» Exercise directions
Within the entries below, please return exactly the lines from the one with "none -> yellow 2x2 round" through the one with "grey 1x1 cone [213,199,244,248] -> none", leaving out any pictures.

Records drawn from a dataset
------------------------------

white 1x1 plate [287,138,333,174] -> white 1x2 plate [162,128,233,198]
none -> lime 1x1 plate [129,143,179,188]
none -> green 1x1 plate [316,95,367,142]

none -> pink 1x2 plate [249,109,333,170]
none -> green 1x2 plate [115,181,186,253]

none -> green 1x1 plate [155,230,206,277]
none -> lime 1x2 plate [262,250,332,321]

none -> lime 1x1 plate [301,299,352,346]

------------------------------

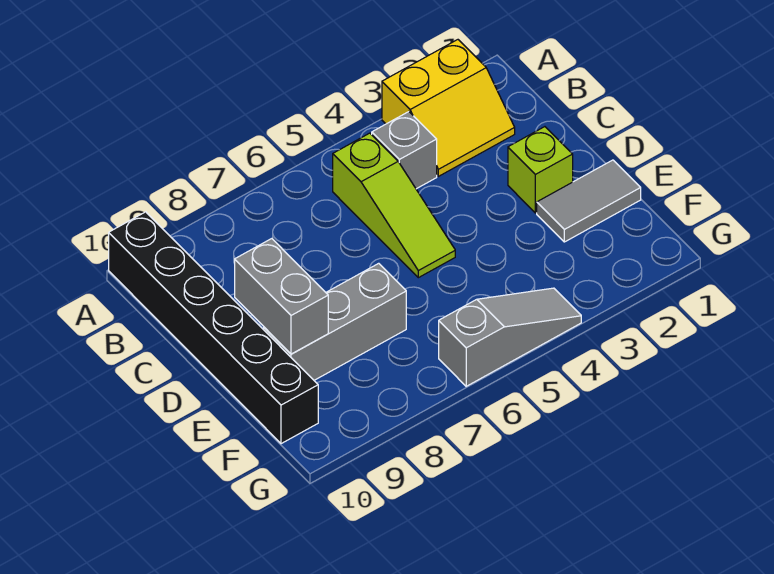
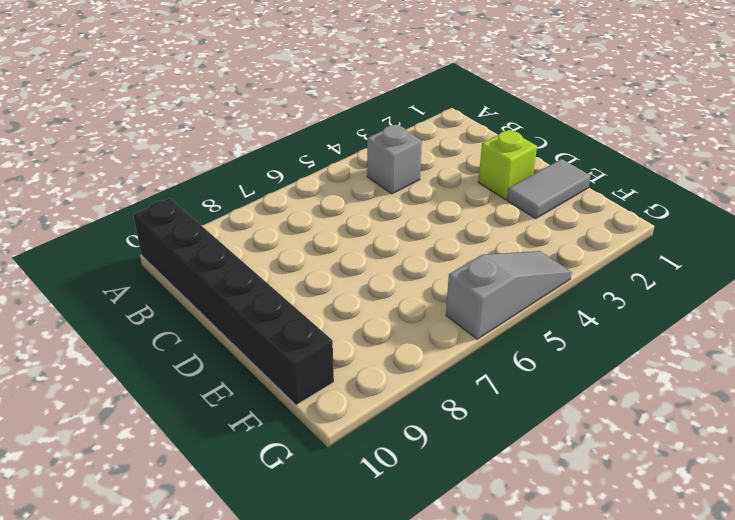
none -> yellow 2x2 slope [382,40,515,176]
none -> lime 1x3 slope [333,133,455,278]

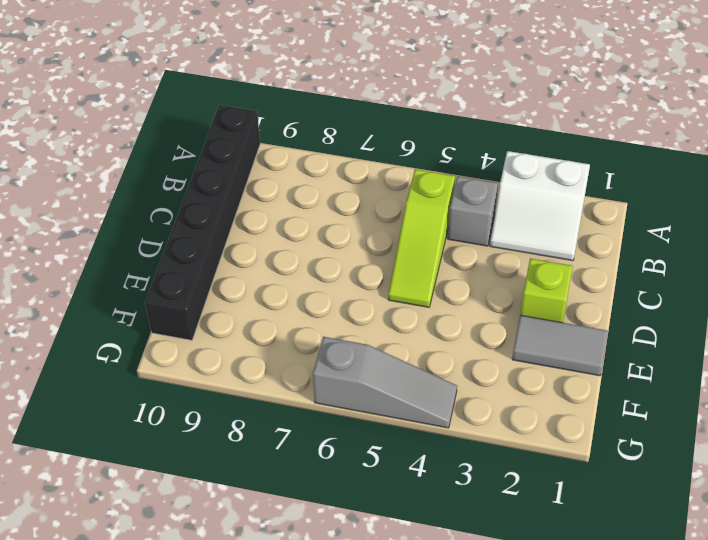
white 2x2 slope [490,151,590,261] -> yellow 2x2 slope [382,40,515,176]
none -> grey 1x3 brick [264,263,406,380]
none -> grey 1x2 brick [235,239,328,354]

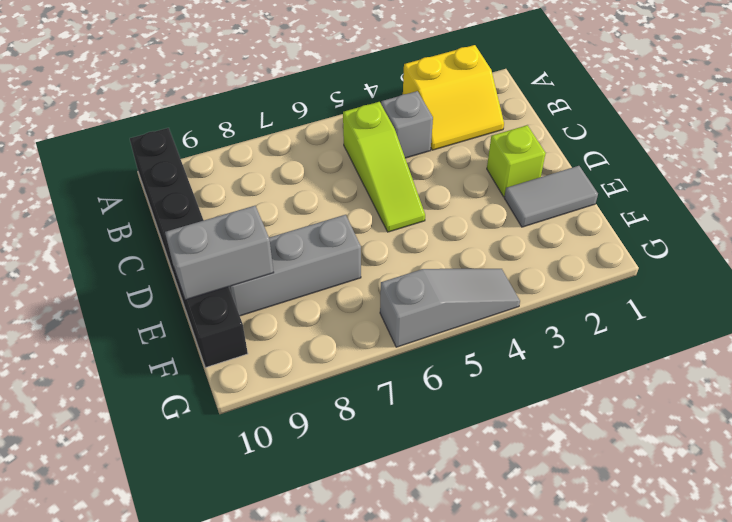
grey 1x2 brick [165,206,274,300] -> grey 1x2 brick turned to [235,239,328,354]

------------------------------

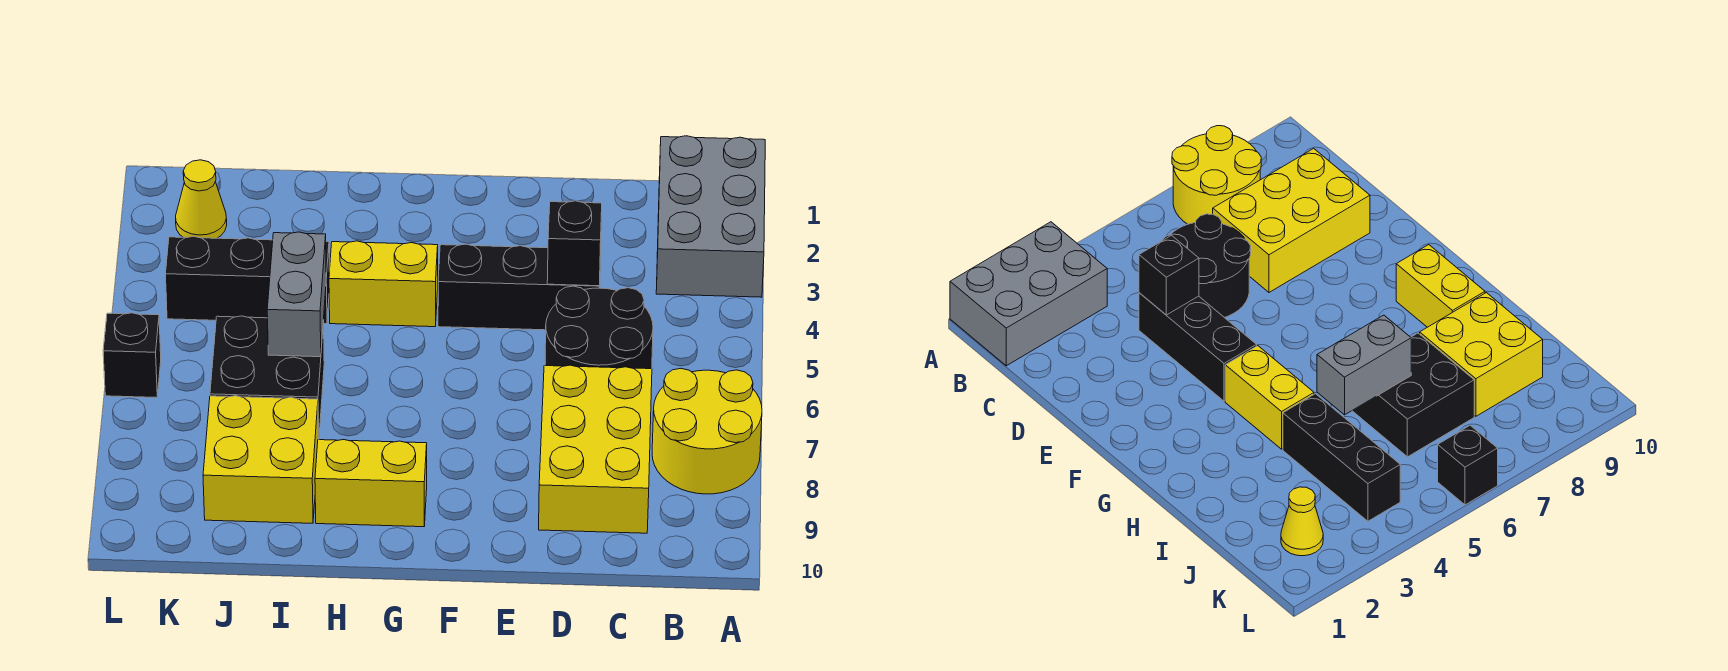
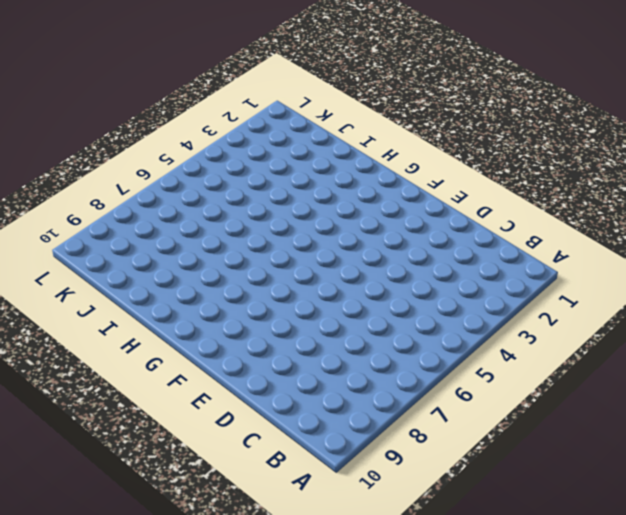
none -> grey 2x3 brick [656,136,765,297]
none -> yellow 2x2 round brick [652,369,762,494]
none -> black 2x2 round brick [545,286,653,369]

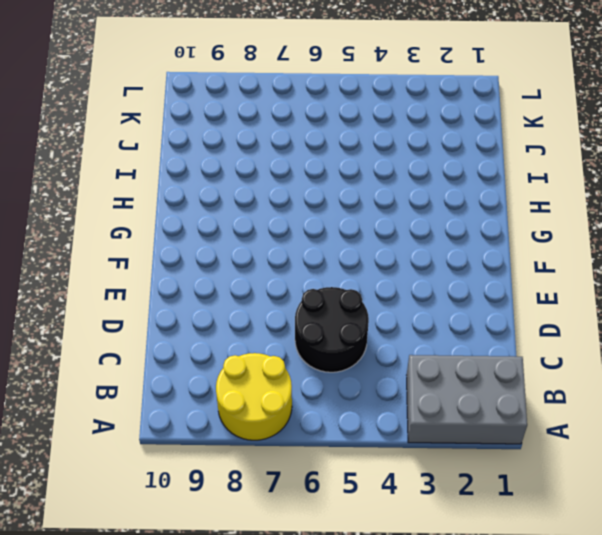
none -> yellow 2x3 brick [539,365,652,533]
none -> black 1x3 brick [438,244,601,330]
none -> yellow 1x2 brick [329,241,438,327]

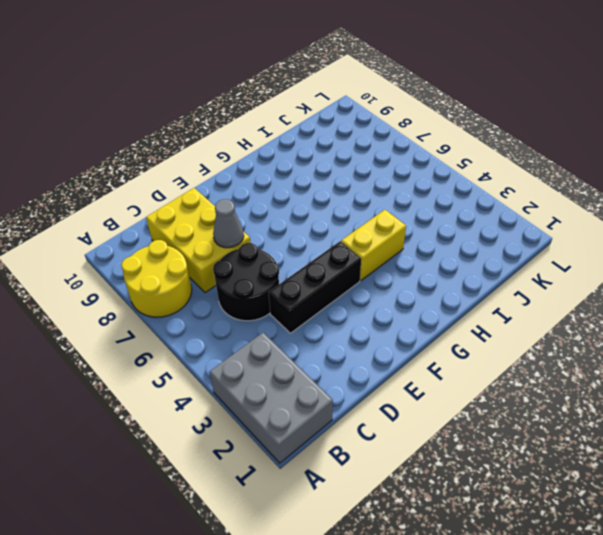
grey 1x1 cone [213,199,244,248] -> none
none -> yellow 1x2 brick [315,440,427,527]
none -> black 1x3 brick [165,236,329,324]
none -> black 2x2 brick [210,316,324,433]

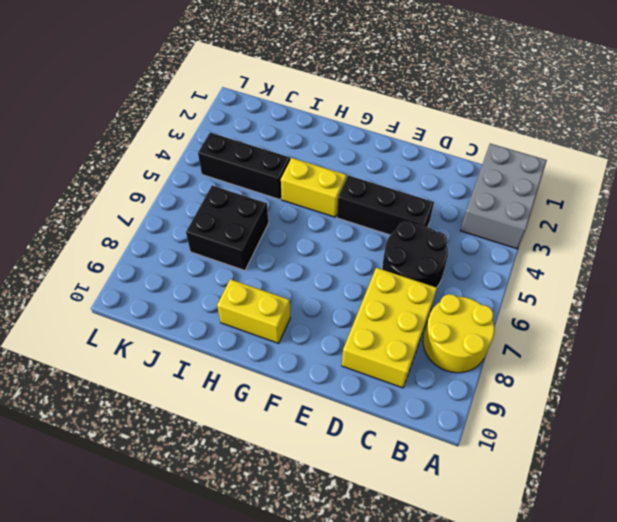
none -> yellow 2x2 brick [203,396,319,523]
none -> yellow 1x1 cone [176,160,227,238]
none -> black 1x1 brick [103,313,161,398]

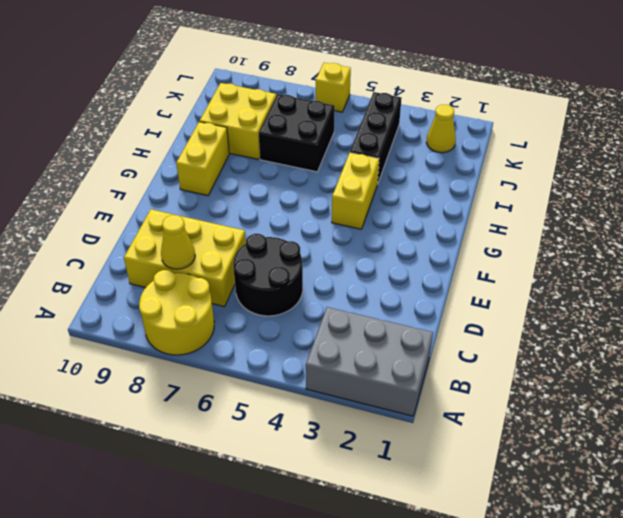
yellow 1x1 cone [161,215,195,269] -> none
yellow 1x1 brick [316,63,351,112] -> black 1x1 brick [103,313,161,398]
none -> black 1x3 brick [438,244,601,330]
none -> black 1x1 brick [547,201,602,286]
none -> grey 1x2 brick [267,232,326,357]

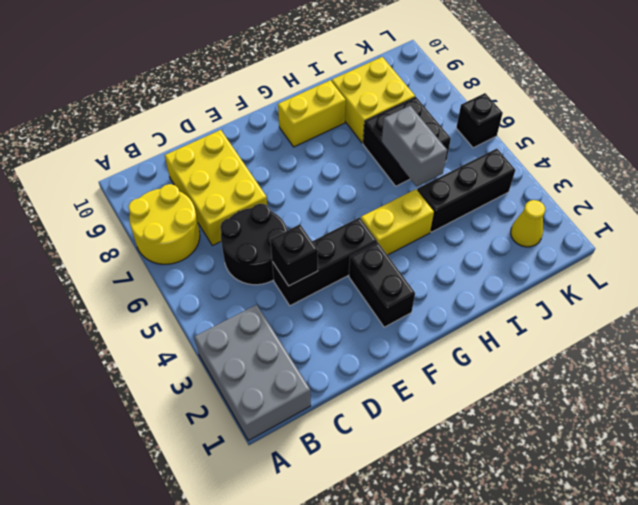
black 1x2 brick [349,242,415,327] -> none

------------------------------

» Completed task
none -> yellow 2x2 round brick [652,369,762,494]
none -> black 2x2 round brick [545,286,653,369]

none -> yellow 2x3 brick [539,365,652,533]
none -> black 1x3 brick [438,244,601,330]
none -> yellow 1x2 brick [329,241,438,327]

grey 1x1 cone [213,199,244,248] -> none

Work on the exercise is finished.